-- DATASET RECORDS follows --

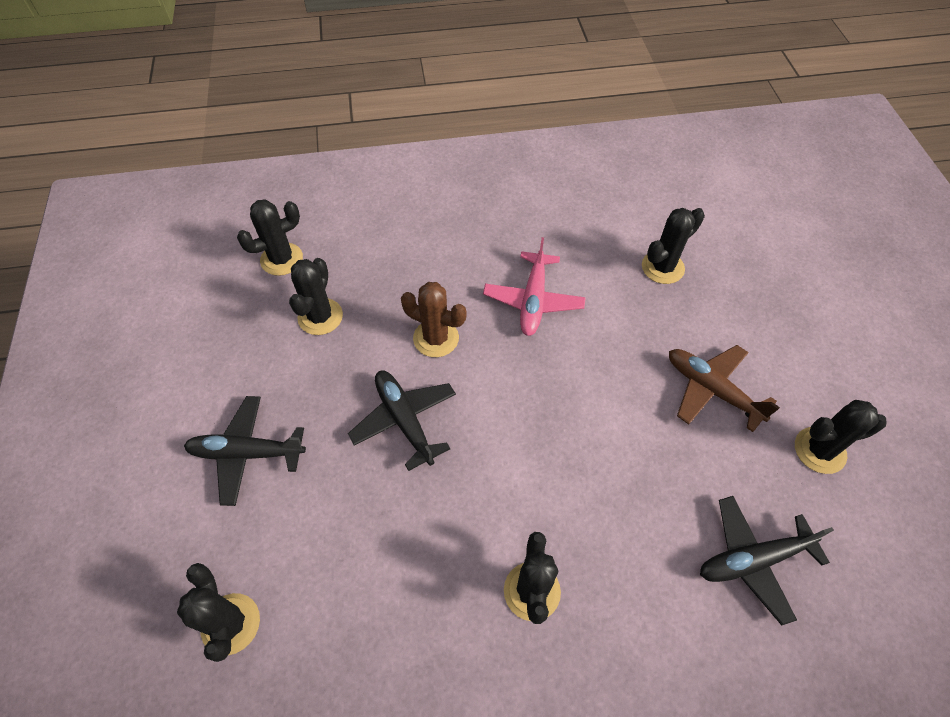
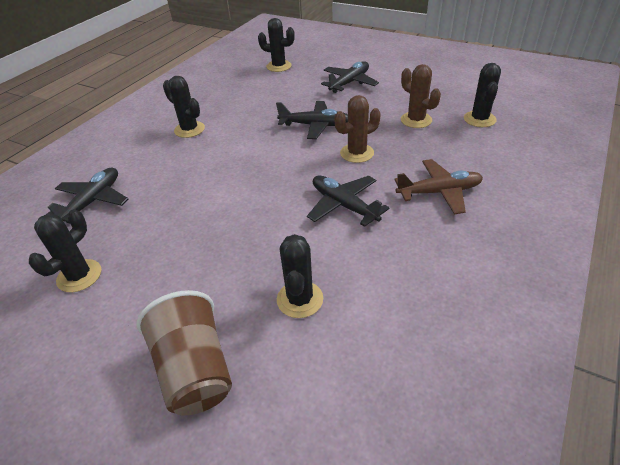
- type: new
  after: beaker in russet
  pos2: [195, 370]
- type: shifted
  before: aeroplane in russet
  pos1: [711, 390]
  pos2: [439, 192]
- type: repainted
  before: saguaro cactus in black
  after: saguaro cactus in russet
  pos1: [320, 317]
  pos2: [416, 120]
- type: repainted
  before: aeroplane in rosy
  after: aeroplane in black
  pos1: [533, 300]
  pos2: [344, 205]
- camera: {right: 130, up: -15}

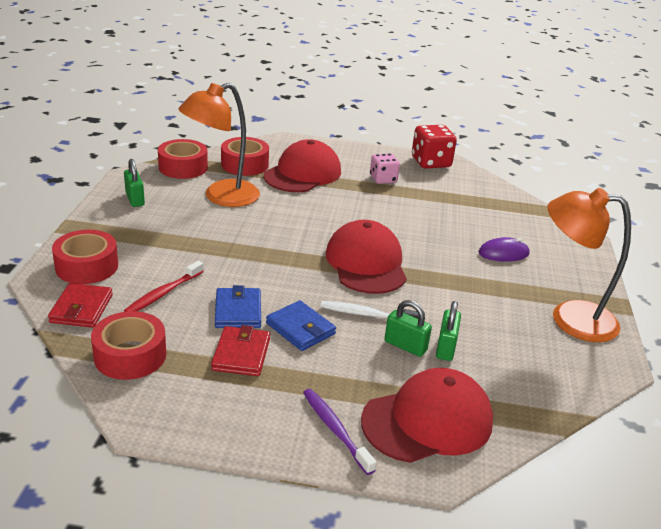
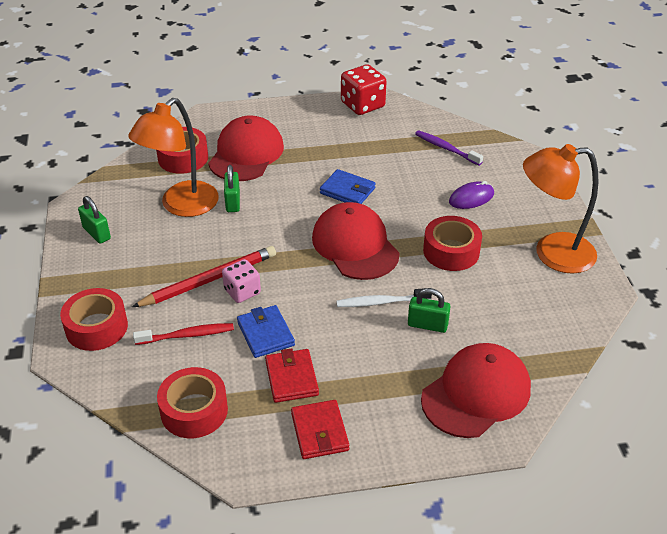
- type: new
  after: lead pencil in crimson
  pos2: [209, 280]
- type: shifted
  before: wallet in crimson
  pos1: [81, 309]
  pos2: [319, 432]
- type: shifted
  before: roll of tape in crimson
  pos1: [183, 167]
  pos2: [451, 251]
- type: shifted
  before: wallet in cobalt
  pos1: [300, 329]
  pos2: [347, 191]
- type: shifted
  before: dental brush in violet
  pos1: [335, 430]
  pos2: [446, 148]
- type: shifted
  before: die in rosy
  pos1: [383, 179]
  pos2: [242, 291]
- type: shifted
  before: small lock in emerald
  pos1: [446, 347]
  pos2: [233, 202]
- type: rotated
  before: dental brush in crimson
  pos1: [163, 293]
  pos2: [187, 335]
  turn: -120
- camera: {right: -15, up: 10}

-- DATASET RECORDS concluded --

## EXERCISE DESCRIPTION:
If a line in the entries above contains the word "brush", count it, and give only the final number.

## ANSWER FOR THIS EXERCISE:
2